** Given data follows **

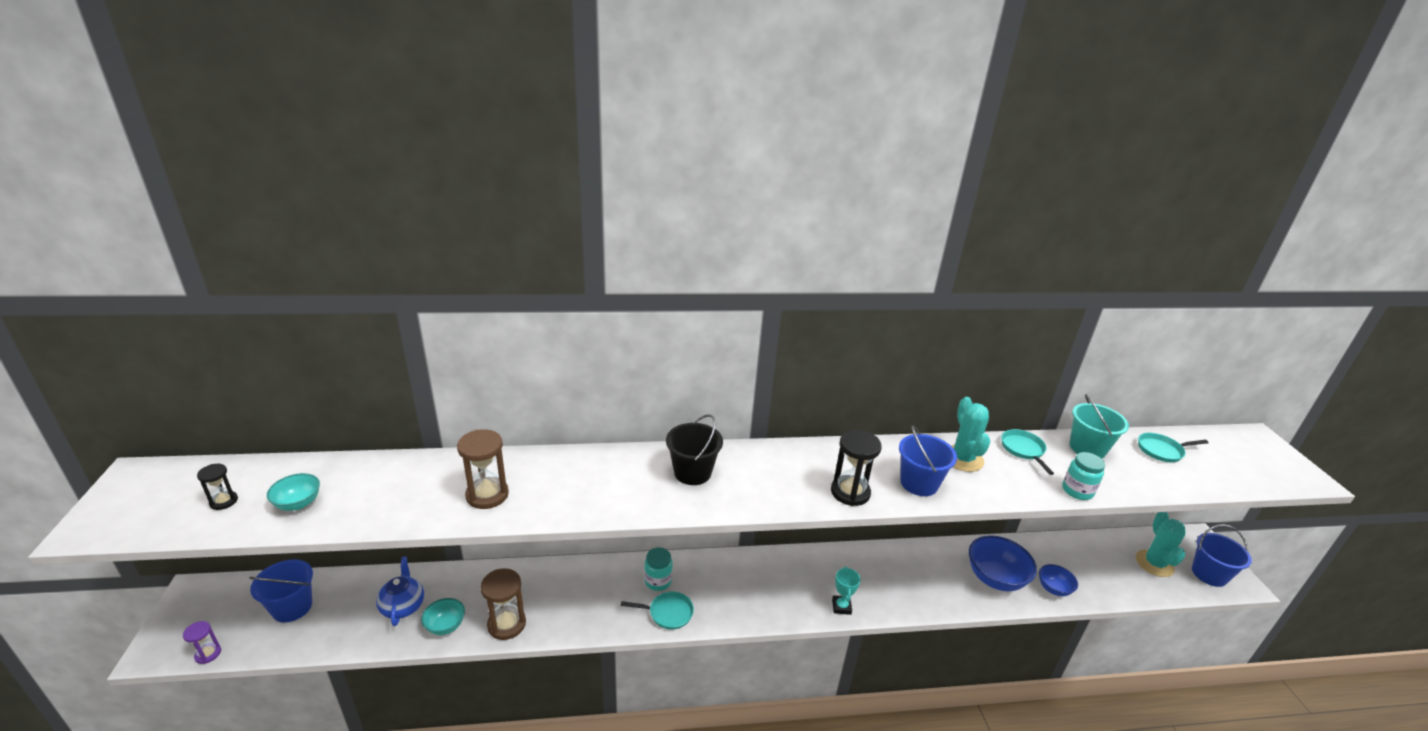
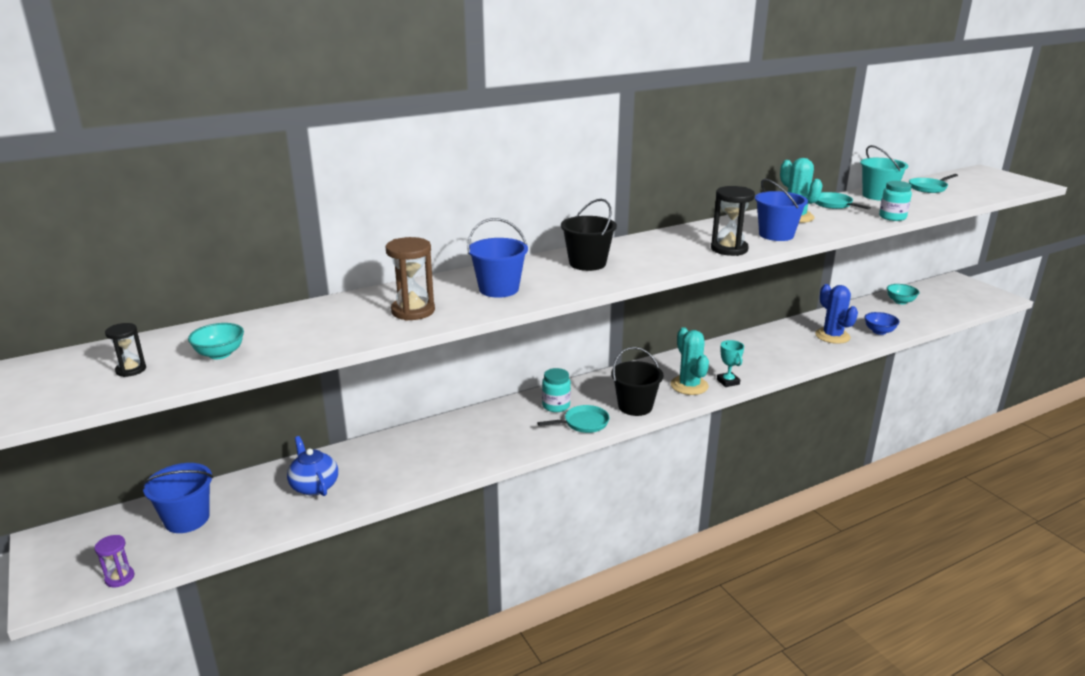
camera: 20 degrees left, 5 degrees down
(445, 626) = (373, 487): turquoise bowl -> turquoise bowl (900, 301)
(506, 624) = (436, 470): brown hourglass -> none
(729, 608) = (635, 406): none -> black bucket
(995, 578) = (832, 336): blue bowl -> blue cactus
(1154, 563) = (937, 301): turquoise cactus -> turquoise cactus (689, 385)
(1209, 574) = (978, 298): blue bucket -> blue bucket (499, 289)

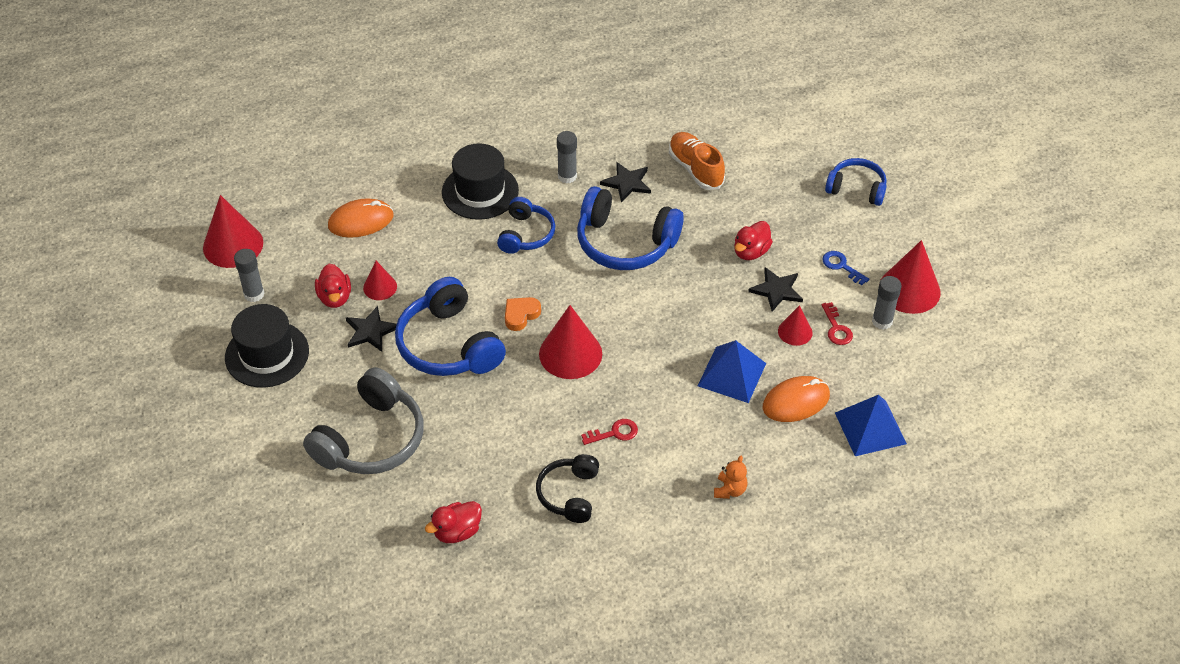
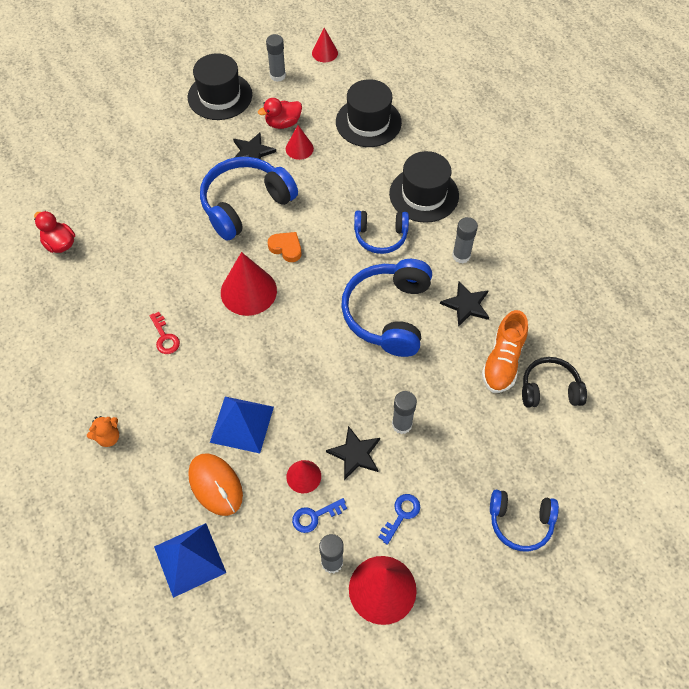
camera: 80 degrees right, 10 degrees up
(233, 245) = (324, 53): red cone -> red cone, size x0.55
(361, 221) = (368, 122): orange mouse -> black hat
(371, 439) = (145, 174): grey headphones -> none
(569, 494) = (98, 313): black headphones -> black headphones (549, 389)
(695, 169) = (503, 361): orange shoe -> orange shoe turned 150 degrees clockwise
(730, 490) = (108, 437): orange teddy bear -> orange teddy bear turned 45 degrees counterclockwise
(751, 252) = (402, 424): red duck -> grey glue stick
(836, 328) = (314, 516): red key -> blue key
(856, 188) = (520, 522): blue headphones -> blue headphones turned 90 degrees clockwise

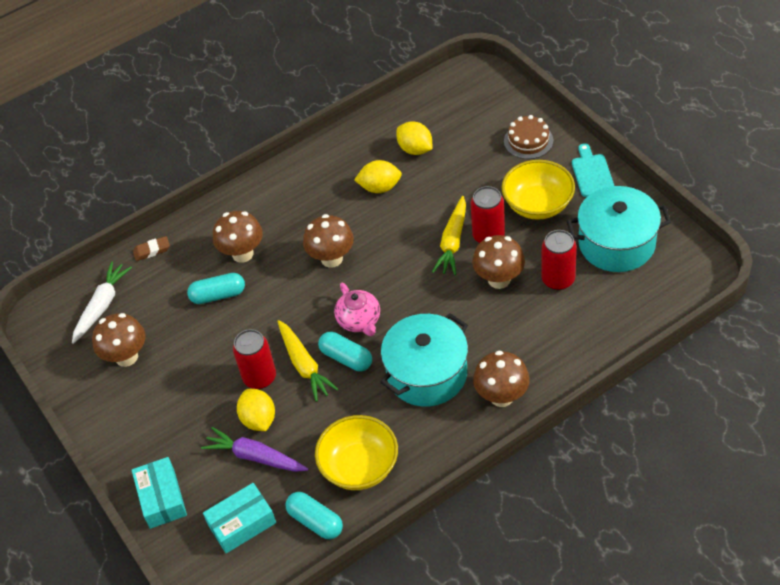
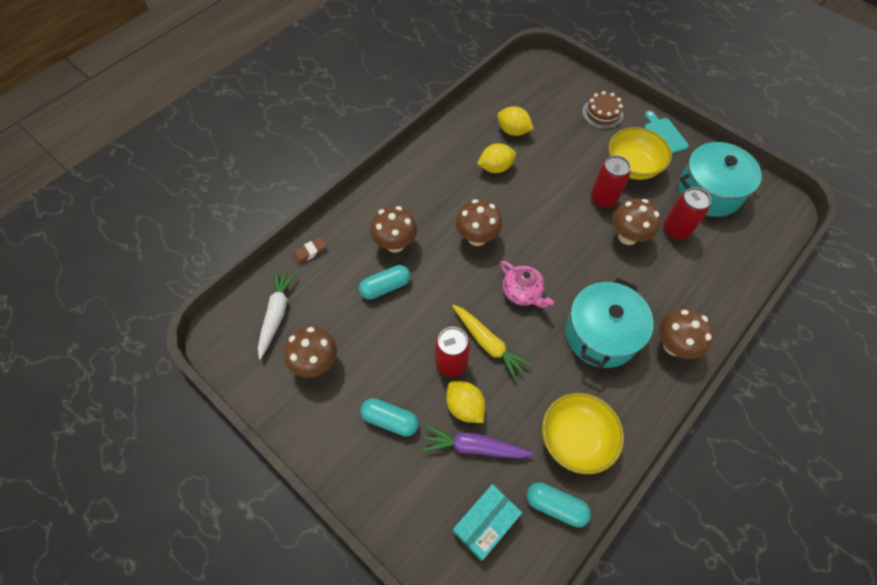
camera: 20 degrees left, 10 degrees up
(162, 498) = (397, 510): turquoise box -> none
(346, 358) = (524, 330): turquoise capsule -> turquoise capsule (390, 420)
(452, 242) = (575, 208): yellow carrot -> none

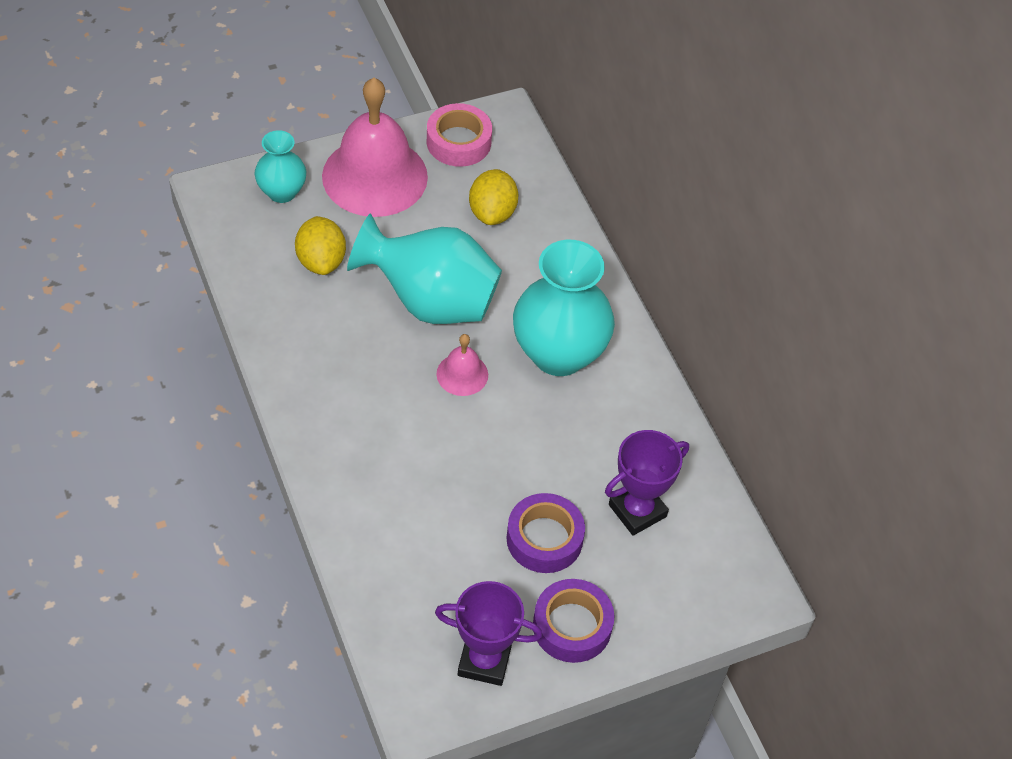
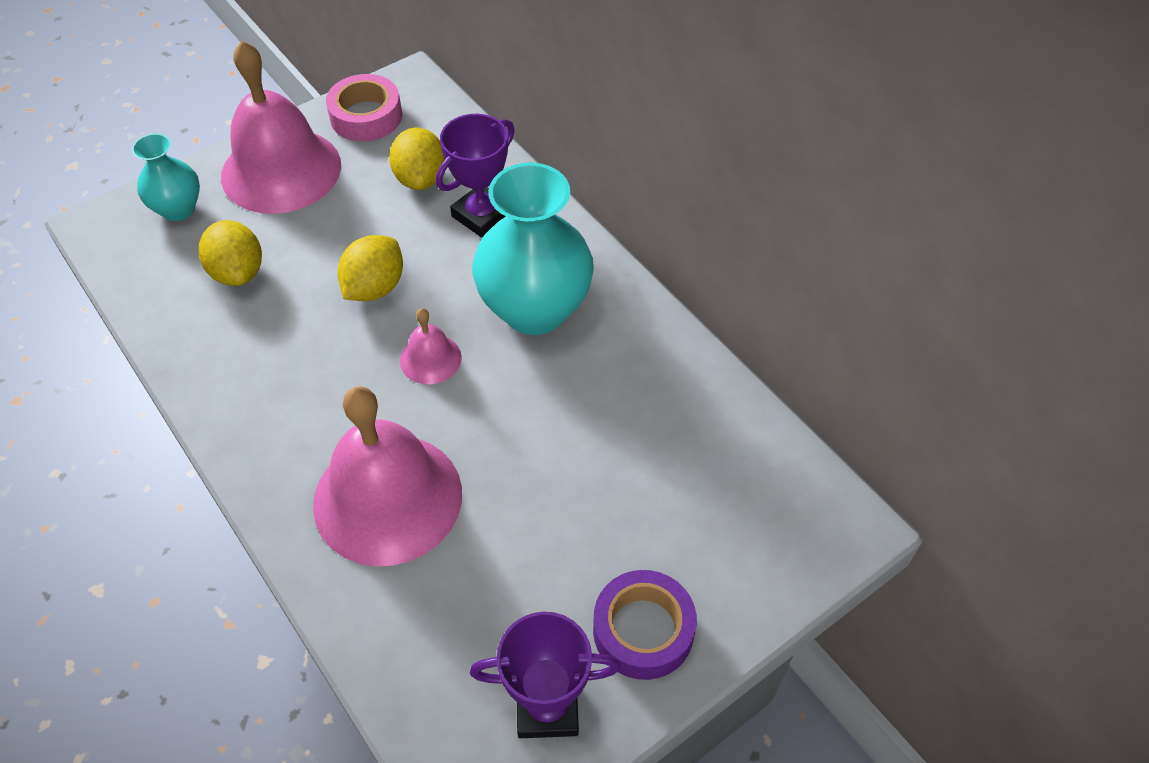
camera: 10 degrees left, 0 degrees up
(402, 477) = (388, 498): none -> pink bell
(430, 302) = (374, 287): turquoise vase -> yellow lemon
(544, 539) = (578, 528): purple tape -> none
(637, 510) = (677, 465): purple trophy -> purple trophy (481, 215)

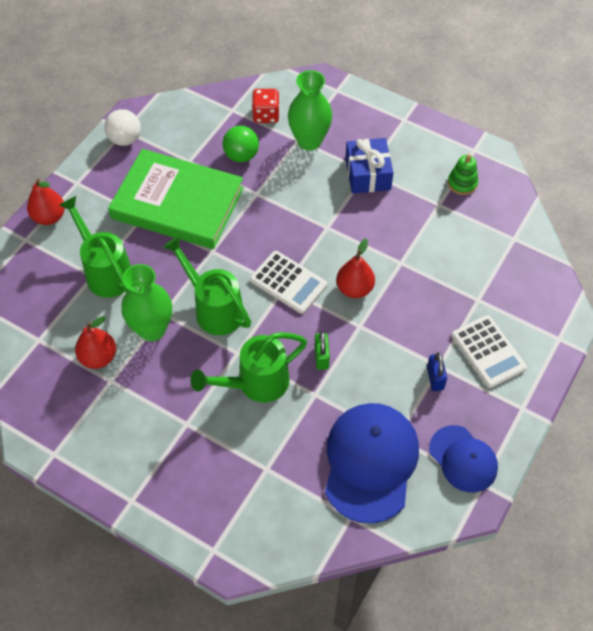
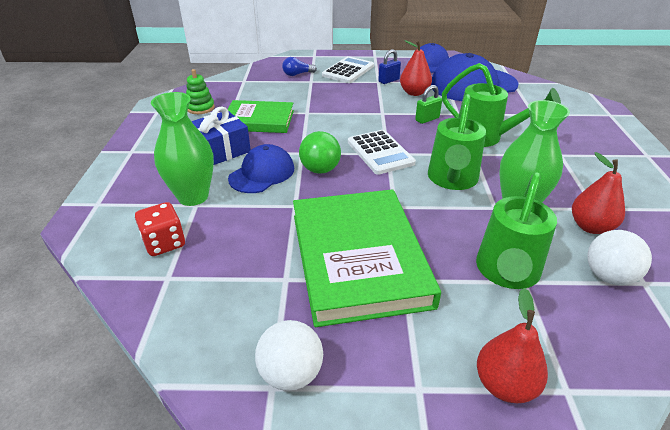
camera: 120 degrees left, 20 degrees down
(58, 324) = (608, 276): none -> white ball
(241, 156) = (246, 237): green ball -> green ball (320, 170)
(288, 282) = (380, 152): white calculator -> white calculator turned 150 degrees clockwise
(312, 189) = (262, 173): none -> blue cap
(354, 288) = (352, 123): red pear -> red pear (414, 93)
(407, 219) = (259, 120): none -> green book
(505, 295) = (297, 74): none -> blue light bulb

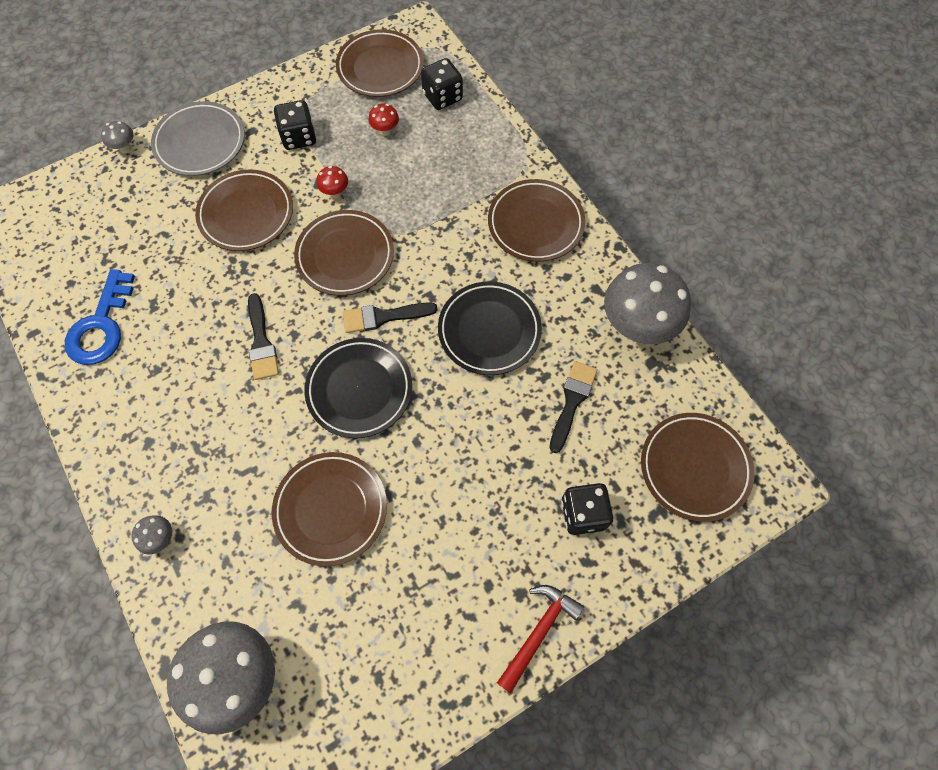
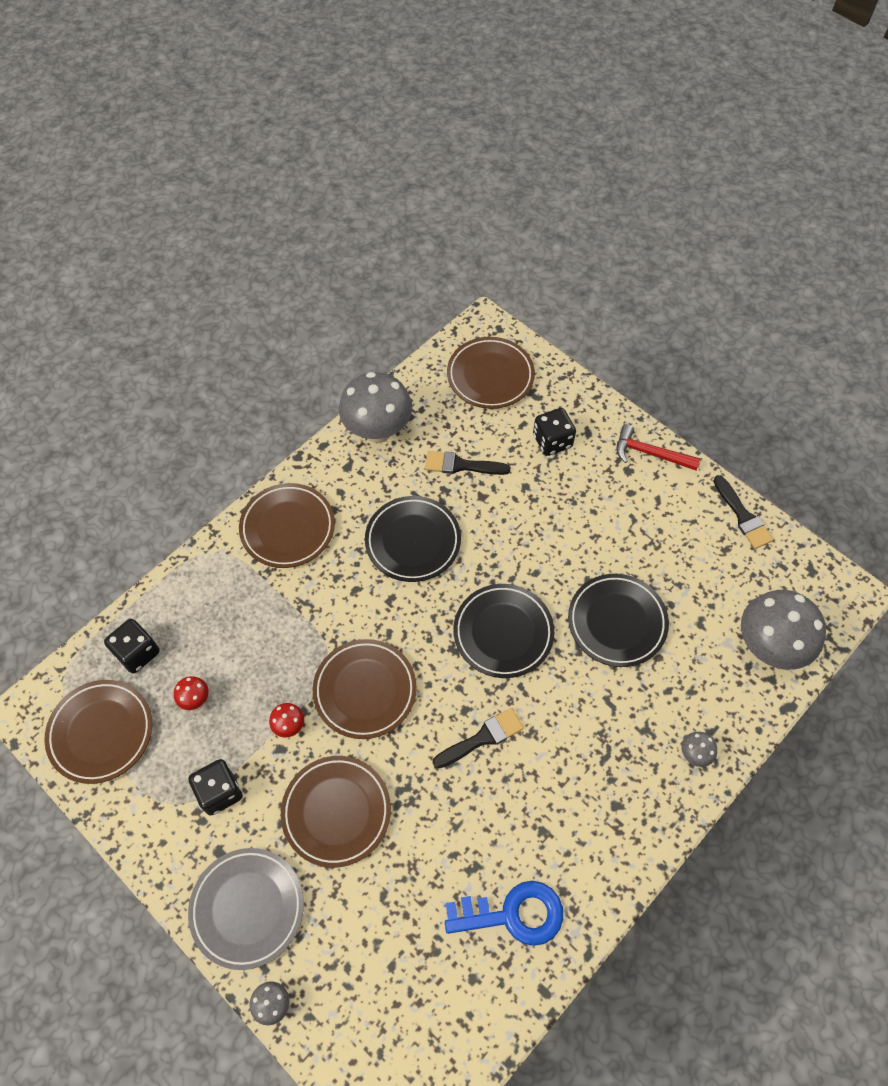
camera: 105 degrees left, 5 degrees down
(331, 509) = (617, 622): brown plate -> black plate
(383, 317) = (423, 634): black brush -> black brush (743, 516)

** End of Given data **

The lines from the one containing "(162, 498) = (397, 510): turquoise" through the last line of the data above are to be transcribed exactly, both included, with all pictures left out.

(162, 498) = (397, 510): turquoise box -> none
(346, 358) = (524, 330): turquoise capsule -> turquoise capsule (390, 420)
(452, 242) = (575, 208): yellow carrot -> none

camera: 10 degrees left, 0 degrees up
(402, 477) = (388, 498): none -> pink bell
(430, 302) = (374, 287): turquoise vase -> yellow lemon
(544, 539) = (578, 528): purple tape -> none
(637, 510) = (677, 465): purple trophy -> purple trophy (481, 215)

camera: 120 degrees left, 20 degrees down
(58, 324) = (608, 276): none -> white ball
(241, 156) = (246, 237): green ball -> green ball (320, 170)
(288, 282) = (380, 152): white calculator -> white calculator turned 150 degrees clockwise
(312, 189) = (262, 173): none -> blue cap
(354, 288) = (352, 123): red pear -> red pear (414, 93)
(407, 219) = (259, 120): none -> green book
(505, 295) = (297, 74): none -> blue light bulb

camera: 105 degrees left, 5 degrees down
(331, 509) = (617, 622): brown plate -> black plate
(383, 317) = (423, 634): black brush -> black brush (743, 516)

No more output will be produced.